Start of Exercise input

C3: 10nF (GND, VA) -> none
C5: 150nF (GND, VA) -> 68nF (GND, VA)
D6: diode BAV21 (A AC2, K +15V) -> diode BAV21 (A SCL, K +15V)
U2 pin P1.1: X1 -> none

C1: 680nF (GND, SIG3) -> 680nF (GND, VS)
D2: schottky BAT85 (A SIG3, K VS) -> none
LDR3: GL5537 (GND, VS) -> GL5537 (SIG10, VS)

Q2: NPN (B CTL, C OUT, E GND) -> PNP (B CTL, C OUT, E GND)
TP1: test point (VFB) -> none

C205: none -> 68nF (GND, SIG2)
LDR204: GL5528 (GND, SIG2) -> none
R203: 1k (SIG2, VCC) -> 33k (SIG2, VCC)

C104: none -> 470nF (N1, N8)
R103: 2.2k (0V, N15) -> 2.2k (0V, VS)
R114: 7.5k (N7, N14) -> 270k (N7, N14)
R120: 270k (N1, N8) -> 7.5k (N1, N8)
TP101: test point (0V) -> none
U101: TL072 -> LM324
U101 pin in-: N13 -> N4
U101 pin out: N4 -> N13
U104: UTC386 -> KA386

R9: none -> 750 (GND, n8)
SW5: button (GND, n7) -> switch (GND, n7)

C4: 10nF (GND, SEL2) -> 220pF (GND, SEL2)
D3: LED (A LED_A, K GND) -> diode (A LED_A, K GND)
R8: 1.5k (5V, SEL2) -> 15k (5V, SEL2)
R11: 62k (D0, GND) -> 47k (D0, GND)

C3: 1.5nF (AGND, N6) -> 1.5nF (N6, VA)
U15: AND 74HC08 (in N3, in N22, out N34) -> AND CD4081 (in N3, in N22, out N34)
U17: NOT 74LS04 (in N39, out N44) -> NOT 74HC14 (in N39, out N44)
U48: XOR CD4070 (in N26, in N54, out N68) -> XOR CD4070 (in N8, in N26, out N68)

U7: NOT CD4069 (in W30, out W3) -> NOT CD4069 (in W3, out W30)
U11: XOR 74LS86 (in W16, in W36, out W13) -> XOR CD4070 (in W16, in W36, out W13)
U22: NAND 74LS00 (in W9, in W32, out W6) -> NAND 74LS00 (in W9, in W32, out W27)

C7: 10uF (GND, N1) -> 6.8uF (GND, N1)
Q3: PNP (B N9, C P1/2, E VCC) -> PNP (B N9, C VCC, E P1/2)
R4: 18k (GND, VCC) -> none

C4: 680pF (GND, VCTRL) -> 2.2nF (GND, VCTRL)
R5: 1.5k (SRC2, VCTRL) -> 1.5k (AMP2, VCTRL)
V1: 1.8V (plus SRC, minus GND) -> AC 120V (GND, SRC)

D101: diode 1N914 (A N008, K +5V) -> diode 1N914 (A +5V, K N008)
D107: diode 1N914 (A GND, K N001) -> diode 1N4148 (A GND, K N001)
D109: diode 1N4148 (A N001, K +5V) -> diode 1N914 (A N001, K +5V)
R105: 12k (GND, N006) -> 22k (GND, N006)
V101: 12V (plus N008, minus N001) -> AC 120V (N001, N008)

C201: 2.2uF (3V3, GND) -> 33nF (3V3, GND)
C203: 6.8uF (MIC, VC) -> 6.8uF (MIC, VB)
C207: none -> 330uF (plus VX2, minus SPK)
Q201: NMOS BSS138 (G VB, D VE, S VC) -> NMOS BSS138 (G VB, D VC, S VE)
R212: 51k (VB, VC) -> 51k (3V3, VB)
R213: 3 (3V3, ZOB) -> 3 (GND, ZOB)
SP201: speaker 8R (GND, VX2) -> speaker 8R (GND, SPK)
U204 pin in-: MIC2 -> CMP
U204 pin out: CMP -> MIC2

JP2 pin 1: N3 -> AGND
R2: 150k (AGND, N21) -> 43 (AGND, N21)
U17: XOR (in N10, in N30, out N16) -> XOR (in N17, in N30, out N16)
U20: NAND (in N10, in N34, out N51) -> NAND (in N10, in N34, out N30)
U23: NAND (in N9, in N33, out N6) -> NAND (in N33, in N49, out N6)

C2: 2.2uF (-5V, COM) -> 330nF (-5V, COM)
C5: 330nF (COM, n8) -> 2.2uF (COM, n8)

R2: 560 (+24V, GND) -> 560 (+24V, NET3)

End of Exercise input

Once you find the line with "LDR204: GL5528 (GND, SIG2) -> none" above, print it and every line after it up to and including the line with "R9: none -> 750 (GND, n8)", exactly as written and nothing else.

◆ Answer section
LDR204: GL5528 (GND, SIG2) -> none
R203: 1k (SIG2, VCC) -> 33k (SIG2, VCC)

C104: none -> 470nF (N1, N8)
R103: 2.2k (0V, N15) -> 2.2k (0V, VS)
R114: 7.5k (N7, N14) -> 270k (N7, N14)
R120: 270k (N1, N8) -> 7.5k (N1, N8)
TP101: test point (0V) -> none
U101: TL072 -> LM324
U101 pin in-: N13 -> N4
U101 pin out: N4 -> N13
U104: UTC386 -> KA386

R9: none -> 750 (GND, n8)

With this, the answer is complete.